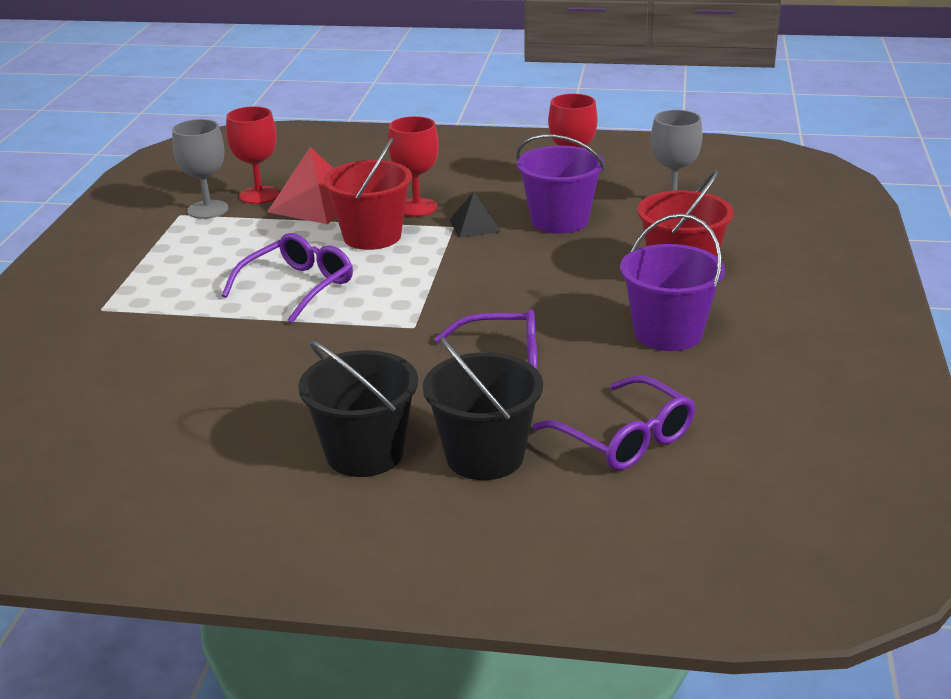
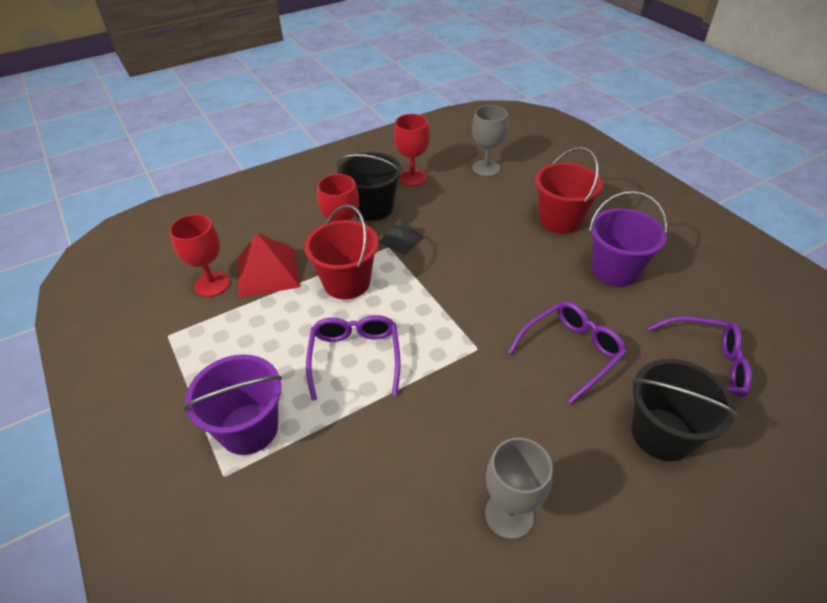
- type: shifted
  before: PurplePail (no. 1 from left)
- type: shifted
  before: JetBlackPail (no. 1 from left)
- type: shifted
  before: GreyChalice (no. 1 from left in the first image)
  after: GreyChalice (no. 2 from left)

* **Assignment**: In the copy, include every record exactly and no pictures.

* **Answer section**:
- type: shifted
  before: PurplePail (no. 1 from left)
- type: shifted
  before: JetBlackPail (no. 1 from left)
- type: shifted
  before: GreyChalice (no. 1 from left in the first image)
  after: GreyChalice (no. 2 from left)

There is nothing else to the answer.